[Records drawn from a dataset]

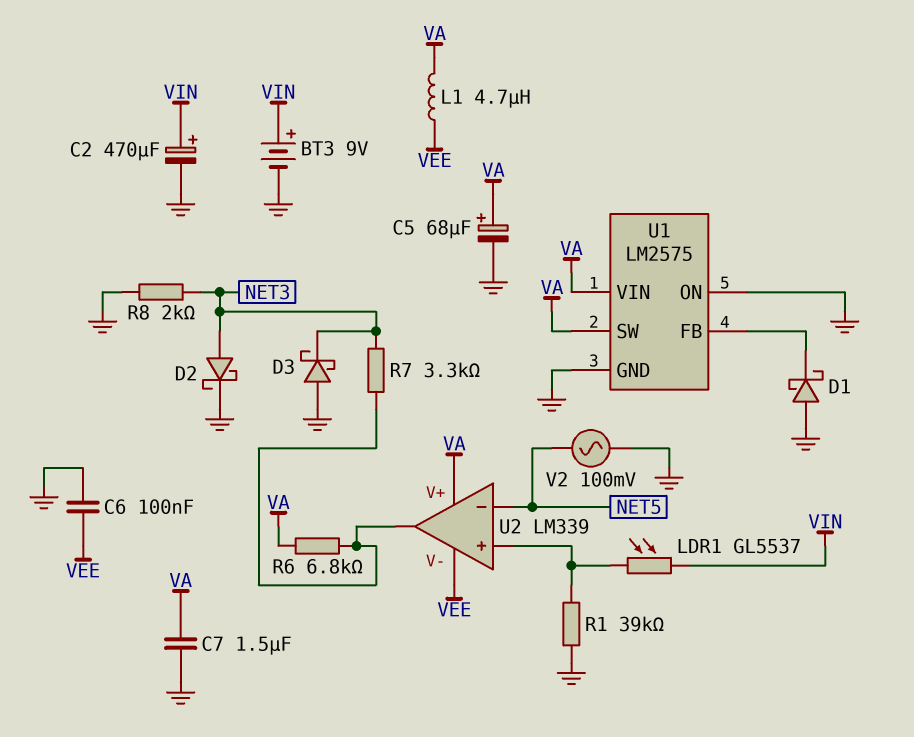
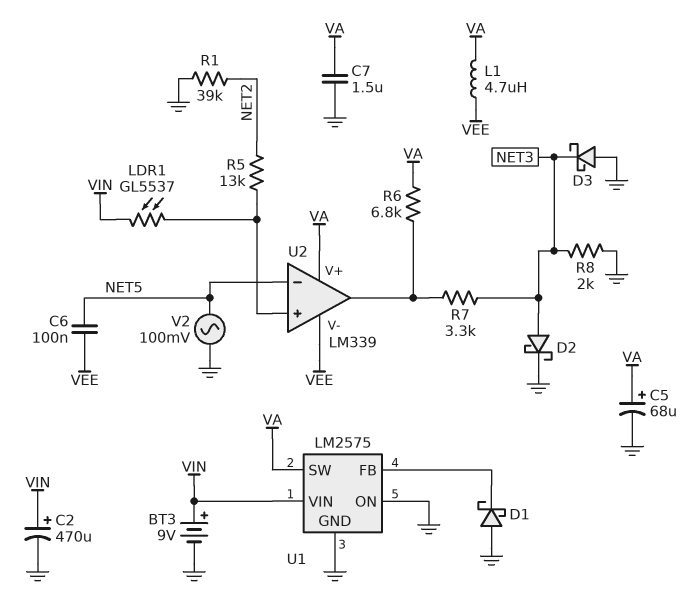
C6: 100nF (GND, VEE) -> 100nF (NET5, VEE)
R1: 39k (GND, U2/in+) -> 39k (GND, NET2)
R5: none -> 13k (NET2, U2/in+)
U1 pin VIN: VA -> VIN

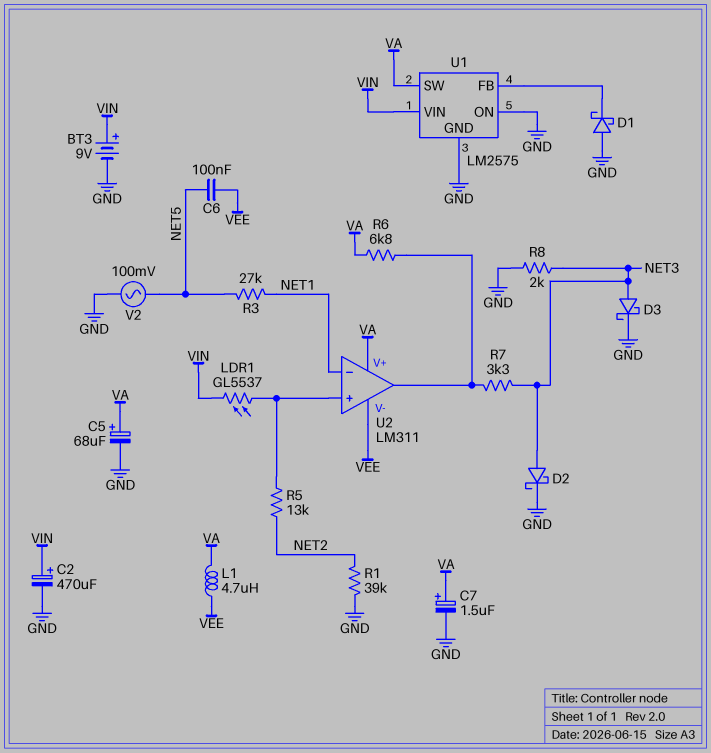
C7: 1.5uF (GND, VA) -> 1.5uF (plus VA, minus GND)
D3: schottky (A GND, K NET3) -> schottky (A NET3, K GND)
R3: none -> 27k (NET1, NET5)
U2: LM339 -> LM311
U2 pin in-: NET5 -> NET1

▶ **Work to complete**
Please retype the whole of the data precisely, omitting pictures.

▶ **Written reply**
C6: 100nF (GND, VEE) -> 100nF (NET5, VEE)
R1: 39k (GND, U2/in+) -> 39k (GND, NET2)
R5: none -> 13k (NET2, U2/in+)
U1 pin VIN: VA -> VIN

C7: 1.5uF (GND, VA) -> 1.5uF (plus VA, minus GND)
D3: schottky (A GND, K NET3) -> schottky (A NET3, K GND)
R3: none -> 27k (NET1, NET5)
U2: LM339 -> LM311
U2 pin in-: NET5 -> NET1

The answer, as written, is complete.